### Data records

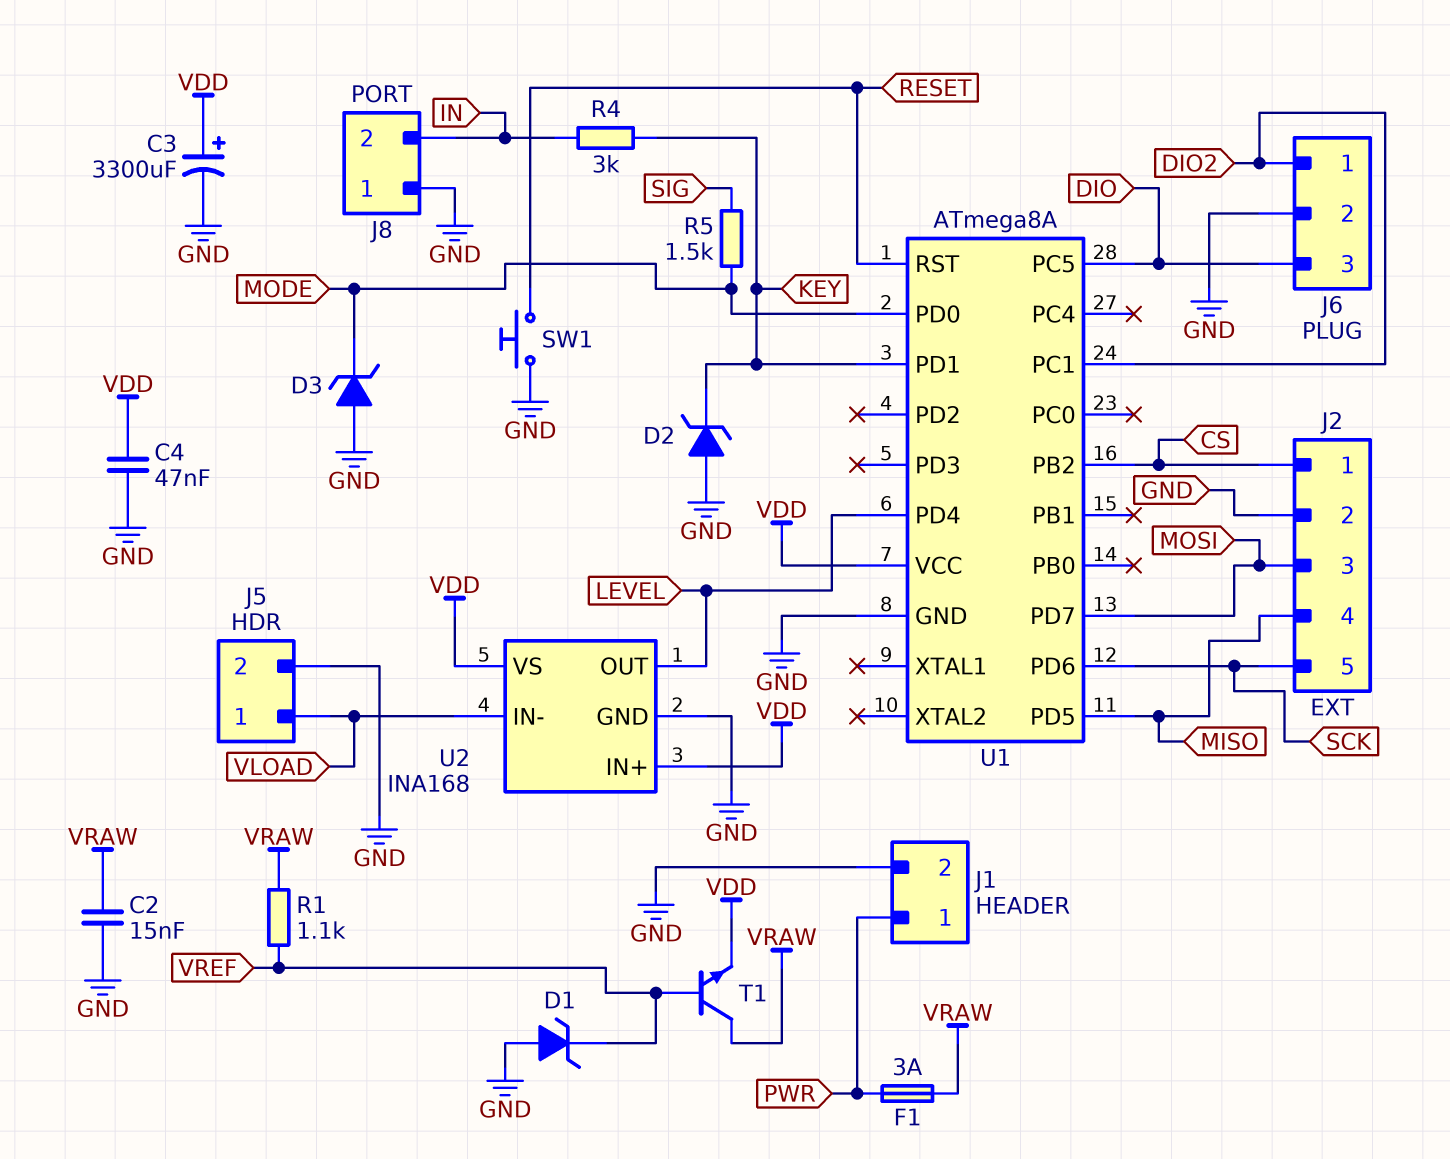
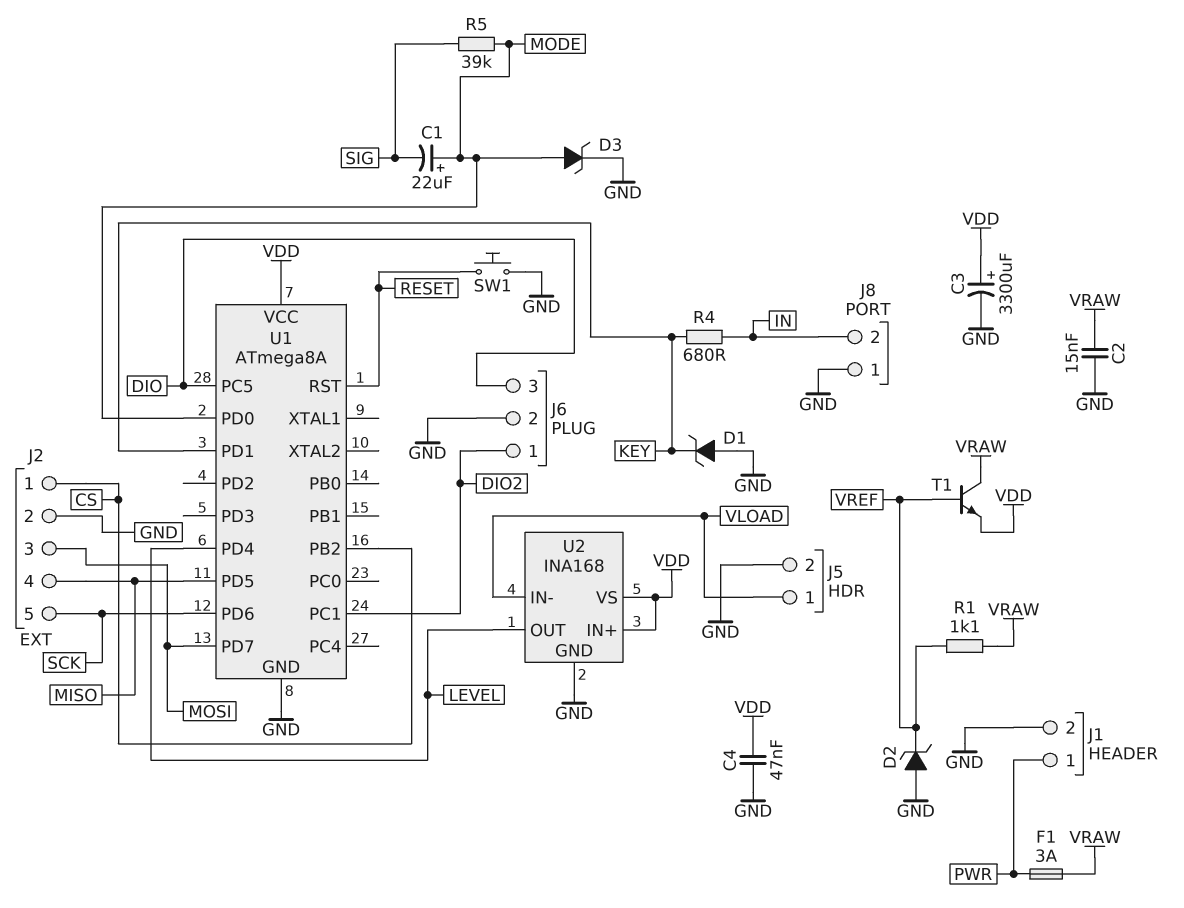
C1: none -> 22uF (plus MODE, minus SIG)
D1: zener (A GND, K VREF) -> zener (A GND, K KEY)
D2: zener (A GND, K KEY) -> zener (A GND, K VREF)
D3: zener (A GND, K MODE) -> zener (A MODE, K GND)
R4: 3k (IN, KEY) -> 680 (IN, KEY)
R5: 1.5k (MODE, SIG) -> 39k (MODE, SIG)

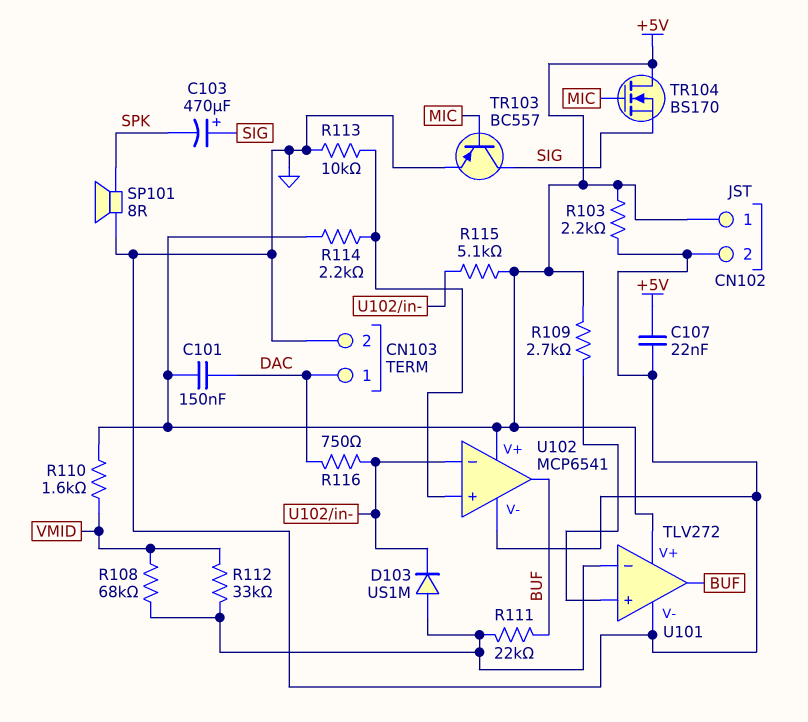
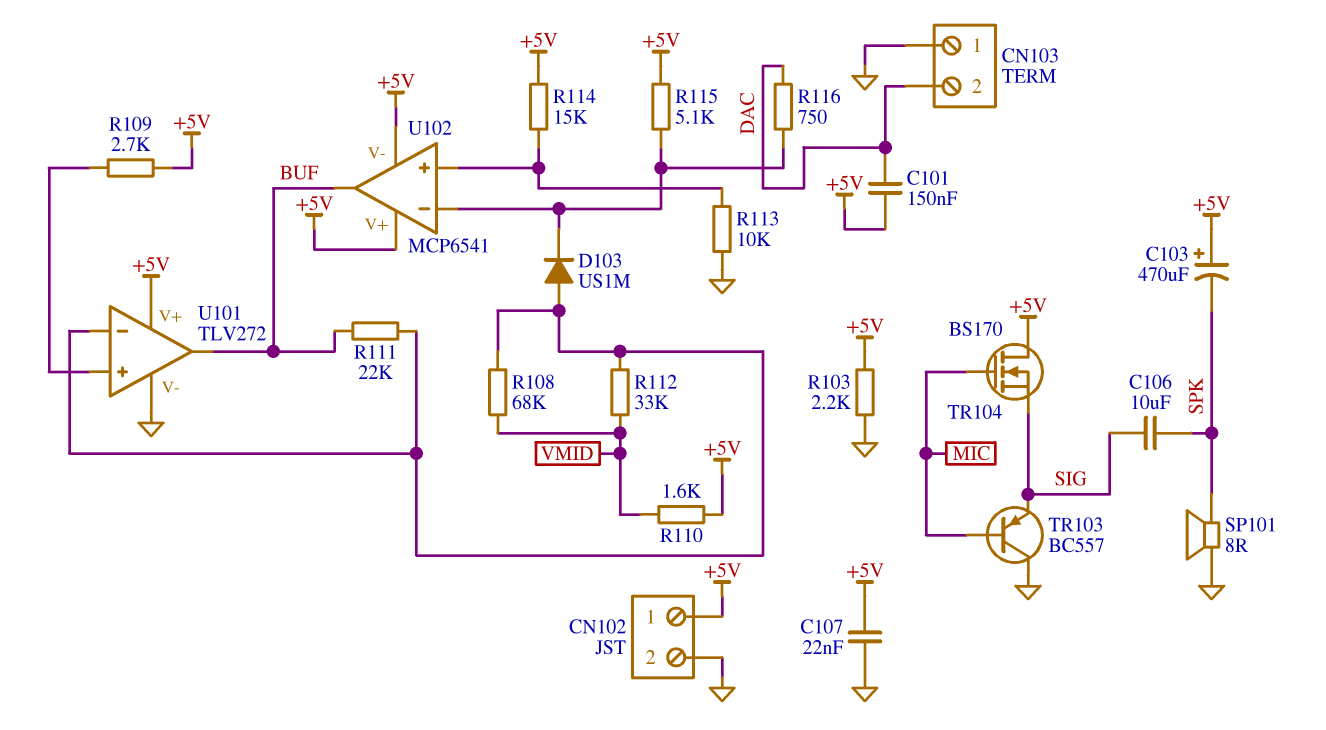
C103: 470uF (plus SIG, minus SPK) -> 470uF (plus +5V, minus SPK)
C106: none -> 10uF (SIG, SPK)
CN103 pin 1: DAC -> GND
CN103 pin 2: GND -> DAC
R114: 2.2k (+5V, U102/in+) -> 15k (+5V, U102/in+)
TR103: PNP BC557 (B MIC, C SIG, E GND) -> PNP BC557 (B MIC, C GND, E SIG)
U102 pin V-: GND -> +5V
* * *
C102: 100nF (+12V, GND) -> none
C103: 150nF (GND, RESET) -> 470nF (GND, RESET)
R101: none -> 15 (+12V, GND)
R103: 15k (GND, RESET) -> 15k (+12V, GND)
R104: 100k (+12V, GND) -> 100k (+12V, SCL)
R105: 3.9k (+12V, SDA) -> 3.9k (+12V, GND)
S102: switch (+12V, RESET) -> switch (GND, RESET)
---
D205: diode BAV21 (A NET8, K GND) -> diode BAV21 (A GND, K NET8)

### Problem
Copy each line from the data that features the string "RESET".

### Answer to the problem
C103: 150nF (GND, RESET) -> 470nF (GND, RESET)
R103: 15k (GND, RESET) -> 15k (+12V, GND)
S102: switch (+12V, RESET) -> switch (GND, RESET)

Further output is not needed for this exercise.